Task to carry out: What is needed is an exact copy of all the entries below.

Stored items from a collection:
-------------------------

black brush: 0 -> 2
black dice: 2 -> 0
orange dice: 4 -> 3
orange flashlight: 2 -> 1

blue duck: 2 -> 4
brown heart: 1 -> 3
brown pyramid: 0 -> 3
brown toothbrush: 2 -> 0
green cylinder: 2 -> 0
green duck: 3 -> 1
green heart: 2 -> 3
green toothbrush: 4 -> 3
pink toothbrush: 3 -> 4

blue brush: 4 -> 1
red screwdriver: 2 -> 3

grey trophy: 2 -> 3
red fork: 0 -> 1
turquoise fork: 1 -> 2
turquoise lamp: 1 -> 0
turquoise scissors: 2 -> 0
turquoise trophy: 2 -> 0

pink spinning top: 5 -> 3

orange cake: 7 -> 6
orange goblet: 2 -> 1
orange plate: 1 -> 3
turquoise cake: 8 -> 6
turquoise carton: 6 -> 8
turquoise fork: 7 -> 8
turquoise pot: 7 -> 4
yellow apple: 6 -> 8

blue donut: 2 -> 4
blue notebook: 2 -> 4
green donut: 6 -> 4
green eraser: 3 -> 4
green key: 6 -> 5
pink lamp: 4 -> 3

-------------------------

The answer:
black brush: 0 -> 2
black dice: 2 -> 0
orange dice: 4 -> 3
orange flashlight: 2 -> 1

blue duck: 2 -> 4
brown heart: 1 -> 3
brown pyramid: 0 -> 3
brown toothbrush: 2 -> 0
green cylinder: 2 -> 0
green duck: 3 -> 1
green heart: 2 -> 3
green toothbrush: 4 -> 3
pink toothbrush: 3 -> 4

blue brush: 4 -> 1
red screwdriver: 2 -> 3

grey trophy: 2 -> 3
red fork: 0 -> 1
turquoise fork: 1 -> 2
turquoise lamp: 1 -> 0
turquoise scissors: 2 -> 0
turquoise trophy: 2 -> 0

pink spinning top: 5 -> 3

orange cake: 7 -> 6
orange goblet: 2 -> 1
orange plate: 1 -> 3
turquoise cake: 8 -> 6
turquoise carton: 6 -> 8
turquoise fork: 7 -> 8
turquoise pot: 7 -> 4
yellow apple: 6 -> 8

blue donut: 2 -> 4
blue notebook: 2 -> 4
green donut: 6 -> 4
green eraser: 3 -> 4
green key: 6 -> 5
pink lamp: 4 -> 3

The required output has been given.